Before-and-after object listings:
--------

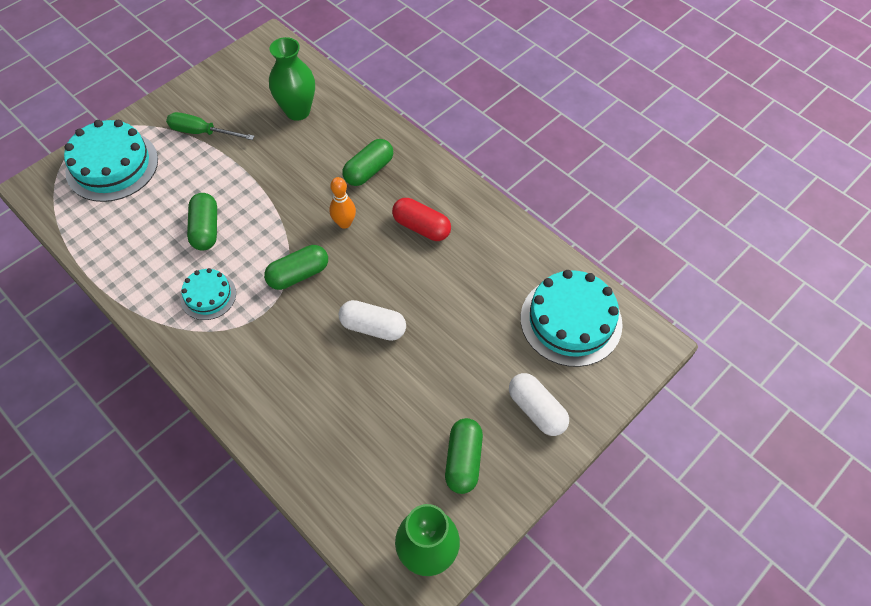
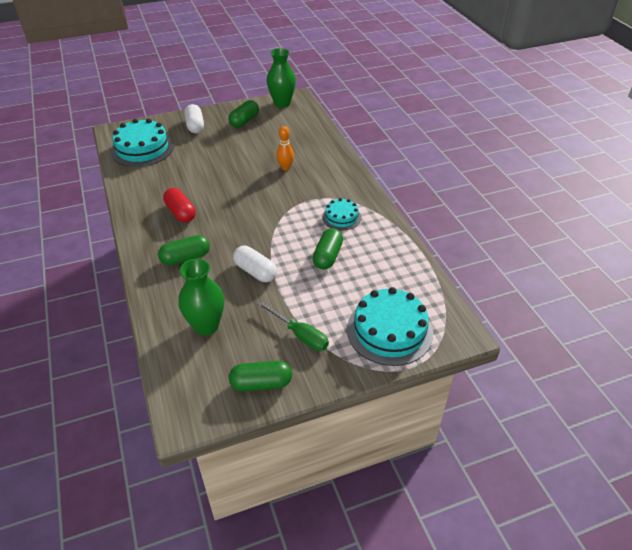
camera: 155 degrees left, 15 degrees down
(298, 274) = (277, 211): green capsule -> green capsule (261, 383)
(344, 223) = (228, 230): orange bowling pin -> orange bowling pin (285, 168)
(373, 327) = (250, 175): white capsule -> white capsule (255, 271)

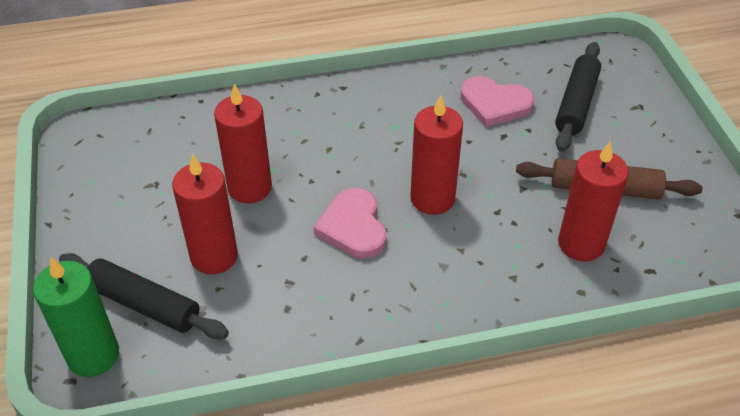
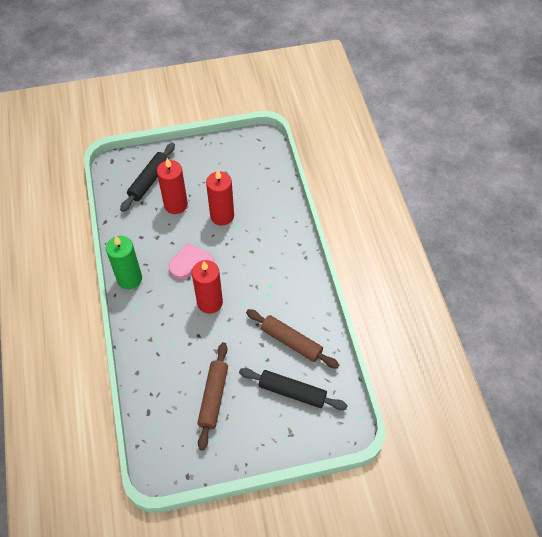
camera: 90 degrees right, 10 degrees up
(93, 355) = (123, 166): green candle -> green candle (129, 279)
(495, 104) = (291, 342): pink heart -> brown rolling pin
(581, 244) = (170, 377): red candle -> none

--------

Print the data once more without any change, skipping each picture.

| Exercise output |
camera: 155 degrees left, 15 degrees down
(298, 274) = (277, 211): green capsule -> green capsule (261, 383)
(344, 223) = (228, 230): orange bowling pin -> orange bowling pin (285, 168)
(373, 327) = (250, 175): white capsule -> white capsule (255, 271)

camera: 90 degrees right, 10 degrees up
(93, 355) = (123, 166): green candle -> green candle (129, 279)
(495, 104) = (291, 342): pink heart -> brown rolling pin
(581, 244) = (170, 377): red candle -> none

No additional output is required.